INSTRUCTIONS FOR THE TASK
Before writing out the records, remove the pictures; keep everything else exact.

────────

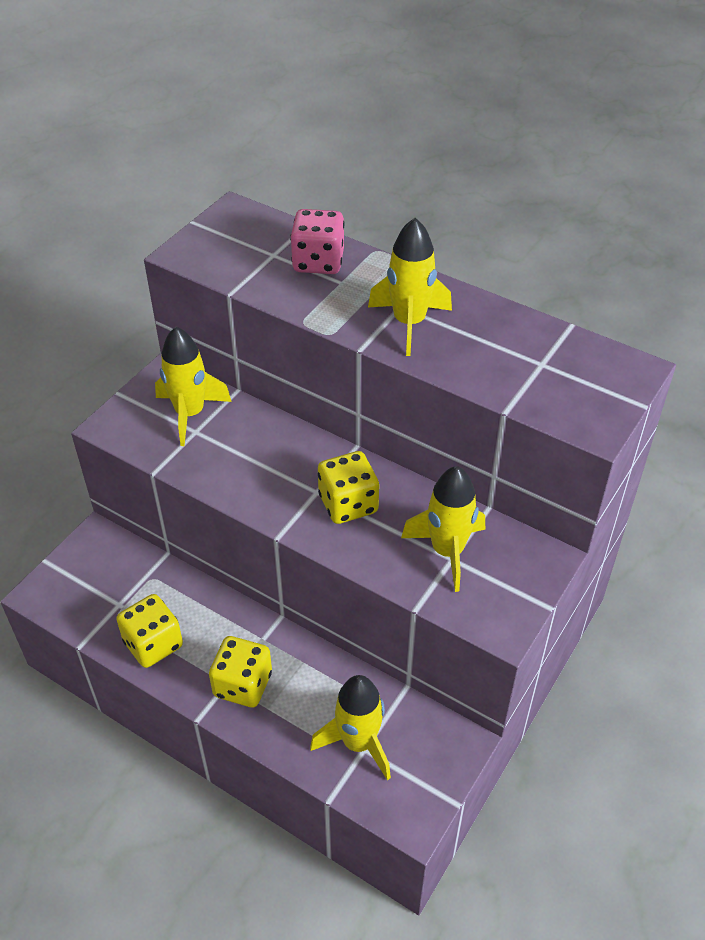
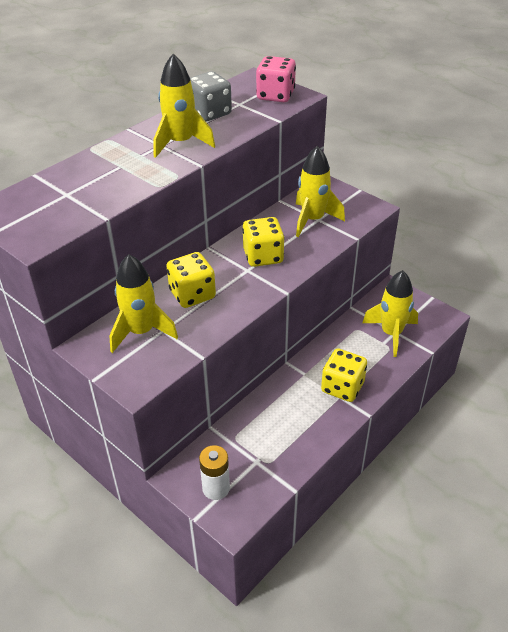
camera: 80 degrees left, 5 degrees down
(82, 572) = (216, 488): none -> white battery
(153, 644) = (300, 439): yellow dice -> yellow dice (192, 294)
(318, 262) = (89, 174): pink dice -> pink dice (275, 95)
(500, 337) = (209, 113): none -> grey dice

────────

RESULT OF THIS TASK
camera: 80 degrees left, 5 degrees down
(82, 572) = (216, 488): none -> white battery
(153, 644) = (300, 439): yellow dice -> yellow dice (192, 294)
(318, 262) = (89, 174): pink dice -> pink dice (275, 95)
(500, 337) = (209, 113): none -> grey dice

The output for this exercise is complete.